▶ **Problem**: The required output holds only the lines from the one containing "yellow carrot: 15 -> 11" through the end of the material below, copied exactly, please, with no pictures.

-------- Study material

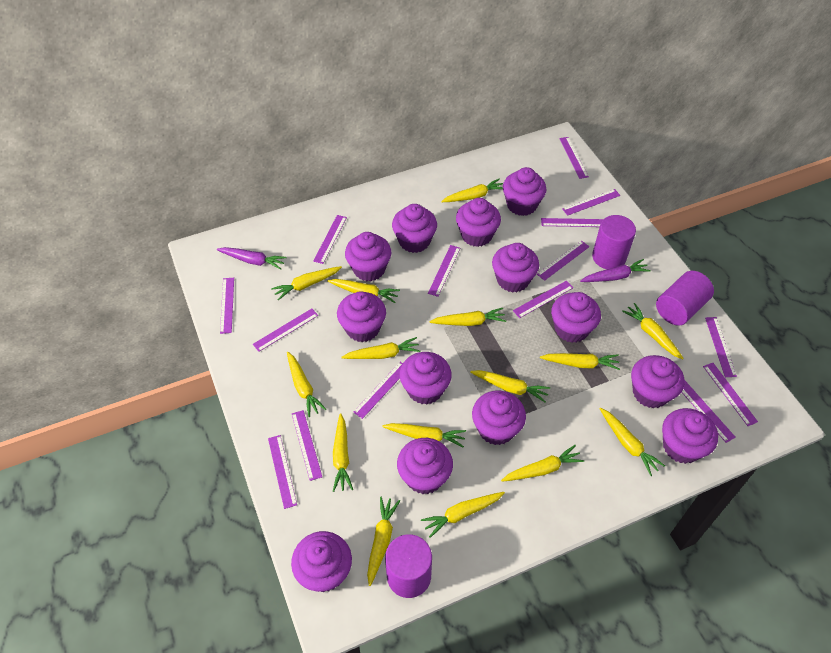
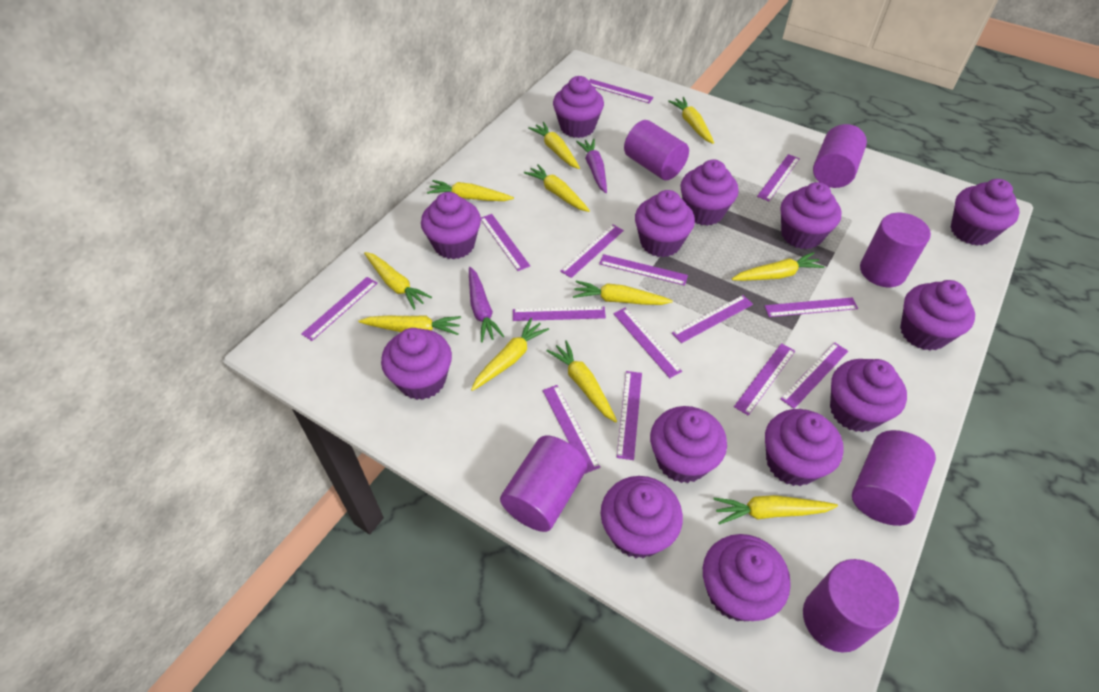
purple cylinder: 3 -> 6
purple ruler: 15 -> 14
yellow carrot: 15 -> 11

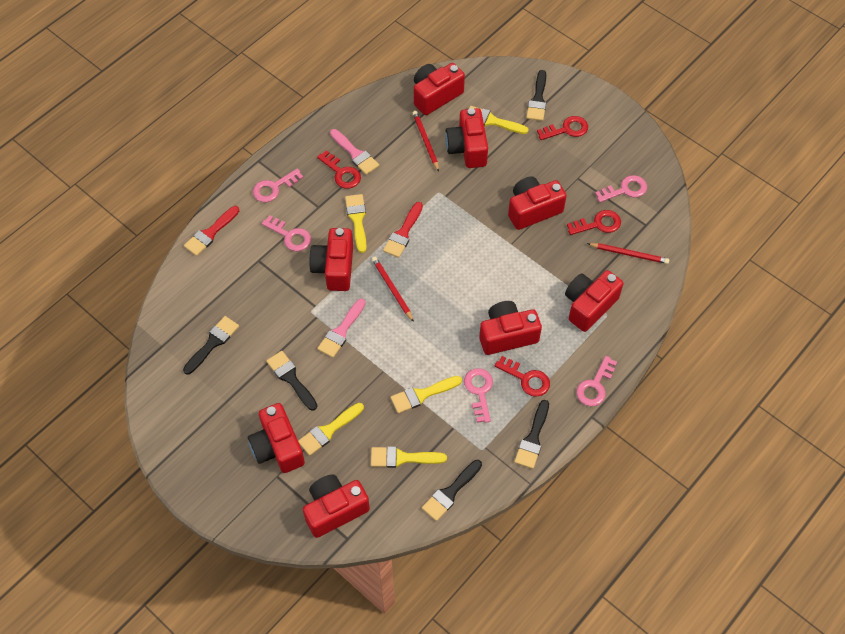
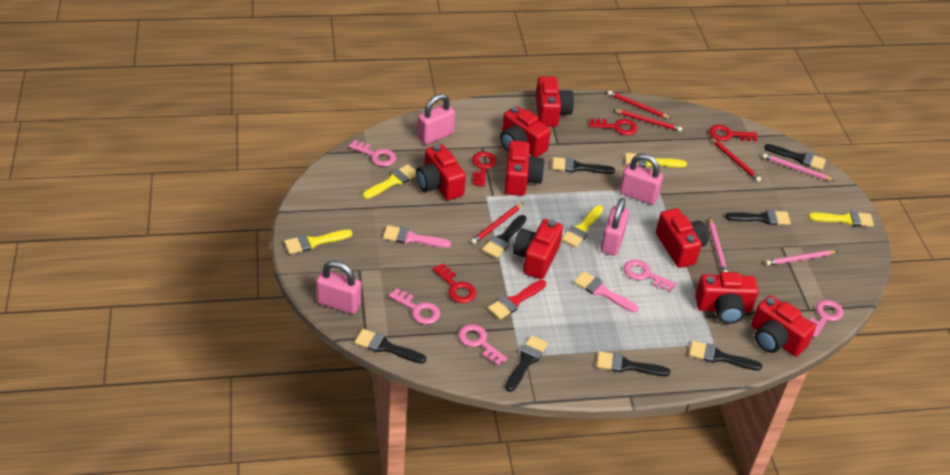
black brush: 5 -> 8
pink padlock: 0 -> 4
pink pencil: 0 -> 3
red brush: 2 -> 1
red pencil: 3 -> 4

----------------

▶ **Expected answer**:
yellow carrot: 15 -> 11

black brush: 5 -> 8
pink padlock: 0 -> 4
pink pencil: 0 -> 3
red brush: 2 -> 1
red pencil: 3 -> 4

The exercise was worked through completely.